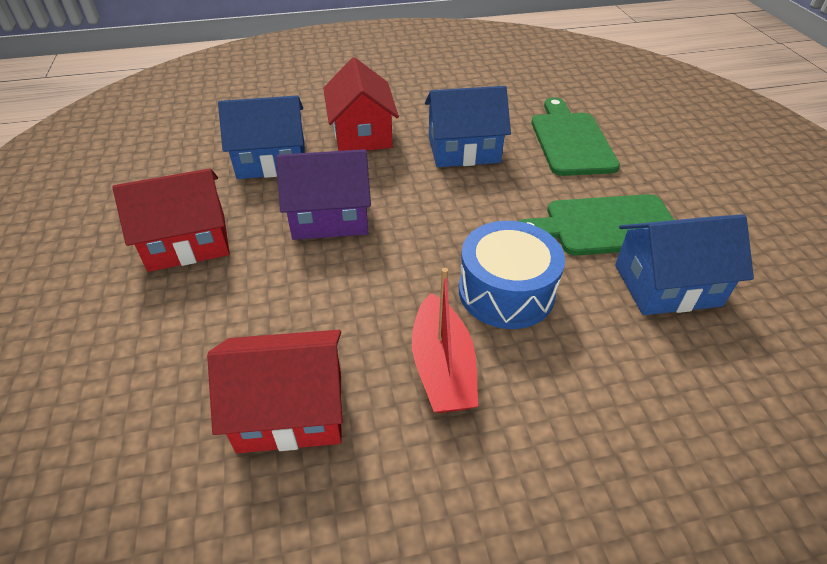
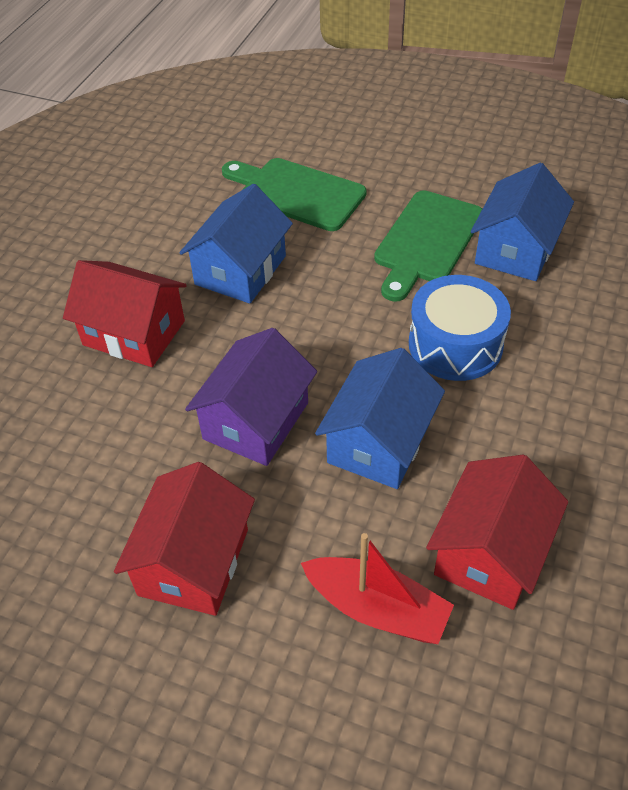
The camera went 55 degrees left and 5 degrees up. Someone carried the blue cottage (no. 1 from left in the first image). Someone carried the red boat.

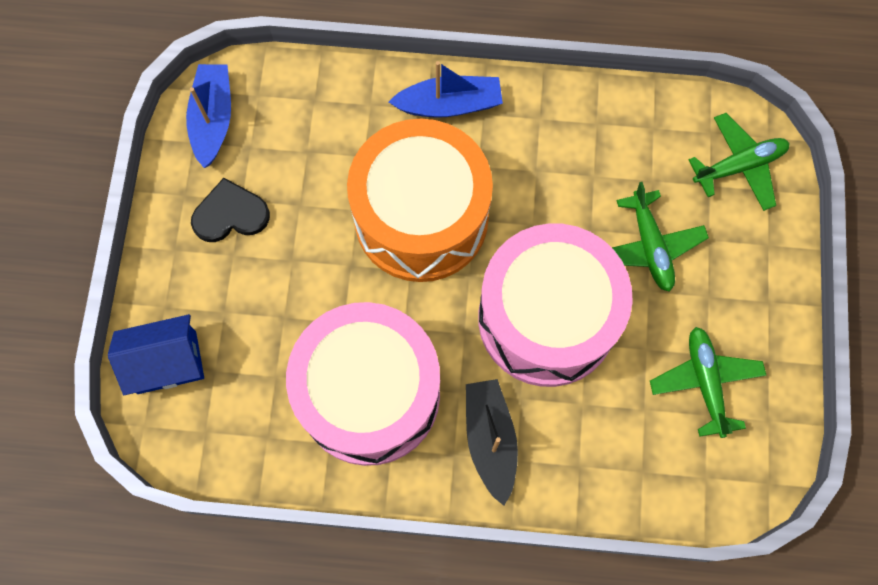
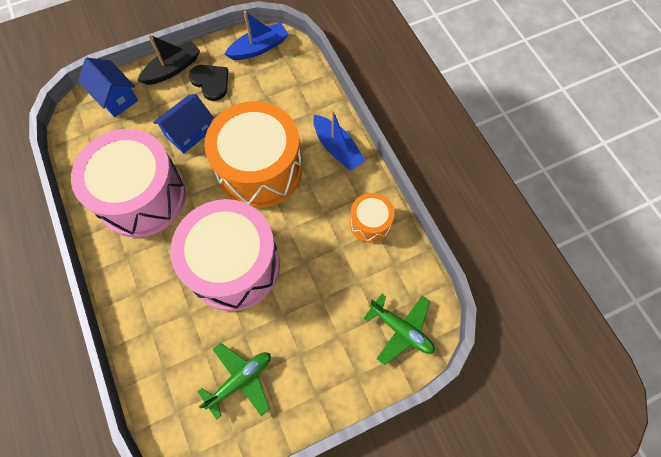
The camera went 60 degrees right and 5 degrees down. Someone took away the leaf-green plane (no. 1 from left). Someone put down the blue cottage (no. 2 from left). Someone put down the orange drum (no. 2 from left). Someone carried the black boat.

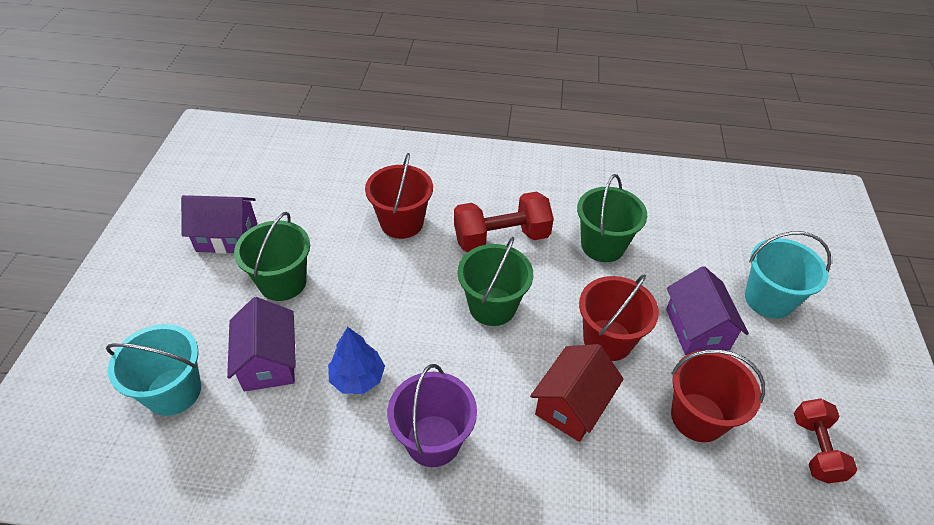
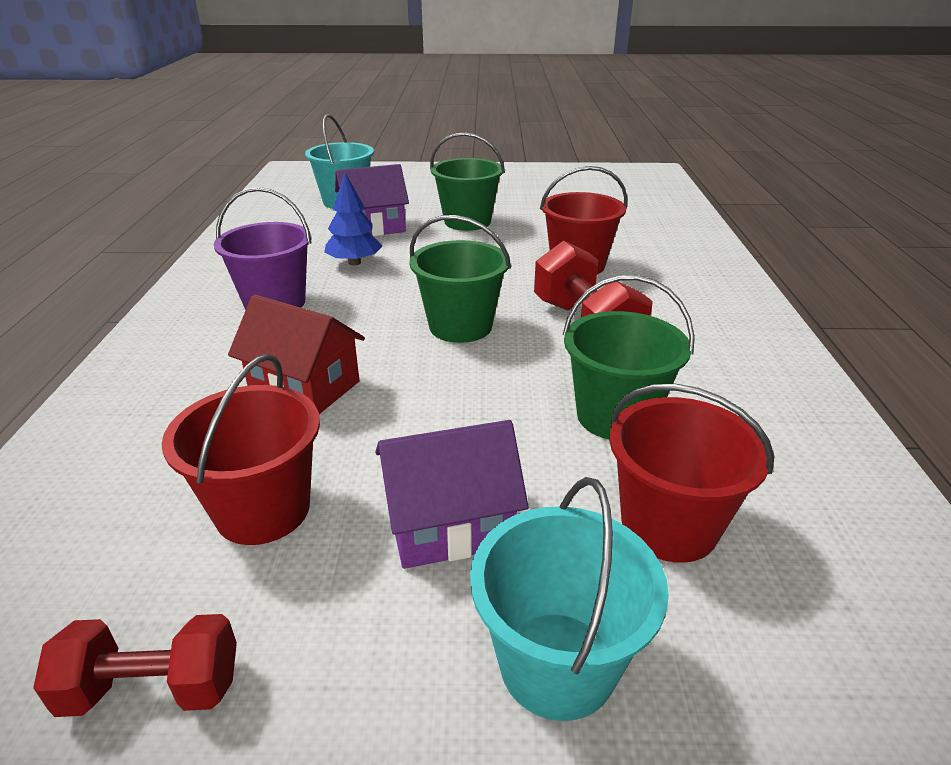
The camera went 85 degrees right and 15 degrees down. Someone took away the purple cottage (no. 1 from left). Someone carried the red pail (no. 2 from left in the first image).

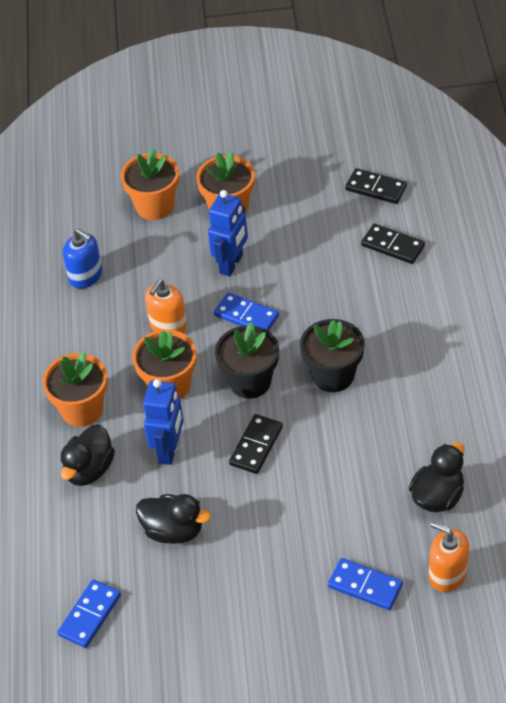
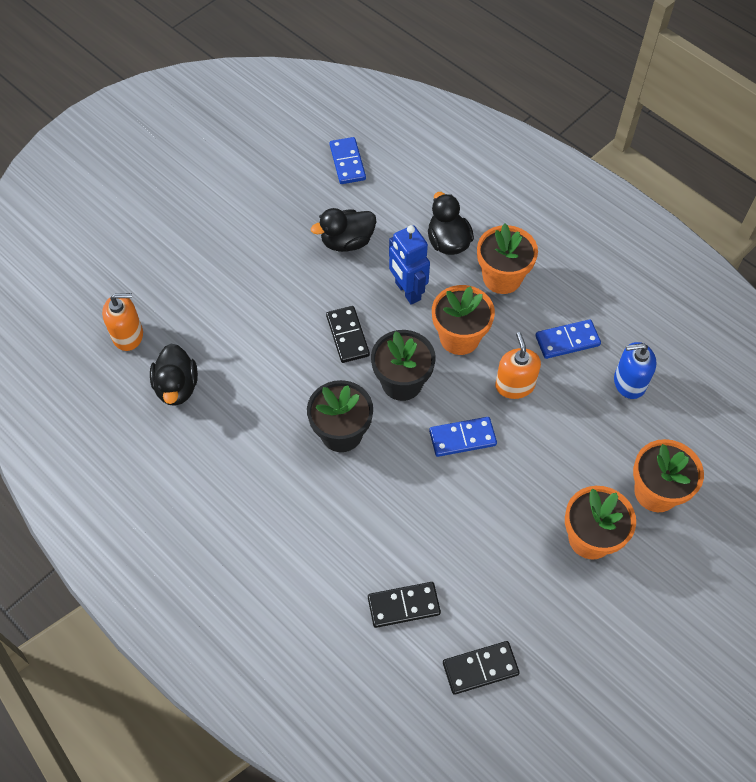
The camera went 135 degrees right and 10 degrees up. Someone took away the blue robot (no. 2 from left). Someone carried the blue domino piece (no. 3 from left).

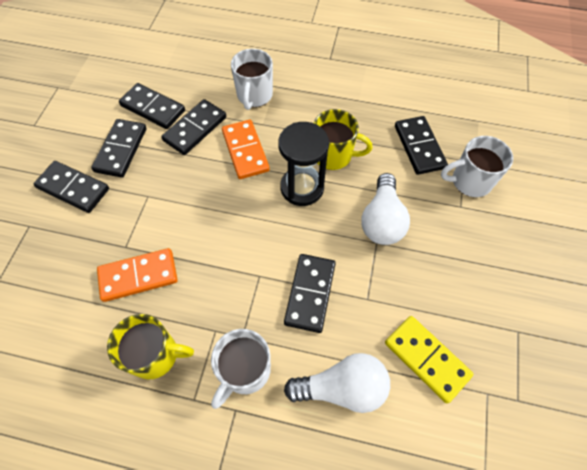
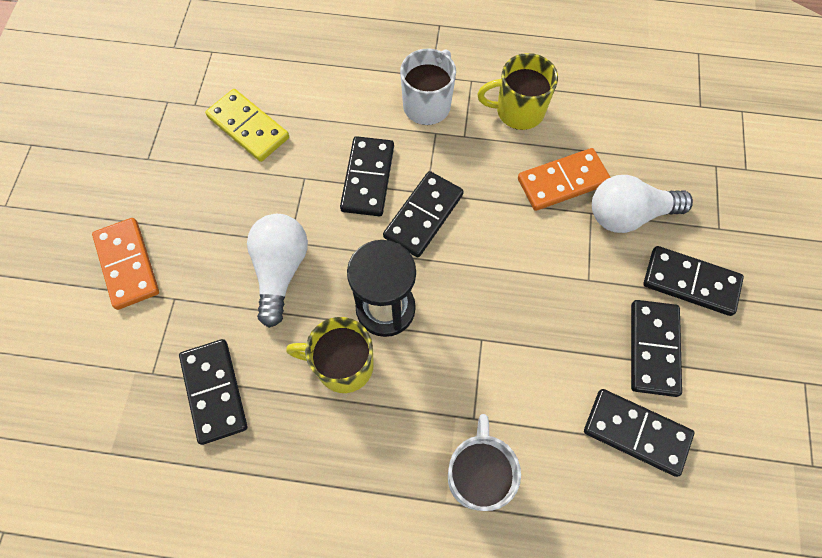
The camera went 175 degrees right and 5 degrees up. Someone took away the pure white tea mug (no. 3 from left). Someone carried the black domino piece (no. 4 from left in the first image). Someone carried the orange domino piece (no. 2 from left in the first image). Someone carried the pure white light bulb (no. 1 from left in the first image).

• • • • • • •

■ WORK REQUEST
Reproduce the listing above exactly, without a single picture.

■ EXERCISE OUTPUT
The camera went 55 degrees left and 5 degrees up. Someone carried the blue cottage (no. 1 from left in the first image). Someone carried the red boat.

The camera went 60 degrees right and 5 degrees down. Someone took away the leaf-green plane (no. 1 from left). Someone put down the blue cottage (no. 2 from left). Someone put down the orange drum (no. 2 from left). Someone carried the black boat.

The camera went 85 degrees right and 15 degrees down. Someone took away the purple cottage (no. 1 from left). Someone carried the red pail (no. 2 from left in the first image).

The camera went 135 degrees right and 10 degrees up. Someone took away the blue robot (no. 2 from left). Someone carried the blue domino piece (no. 3 from left).

The camera went 175 degrees right and 5 degrees up. Someone took away the pure white tea mug (no. 3 from left). Someone carried the black domino piece (no. 4 from left in the first image). Someone carried the orange domino piece (no. 2 from left in the first image). Someone carried the pure white light bulb (no. 1 from left in the first image).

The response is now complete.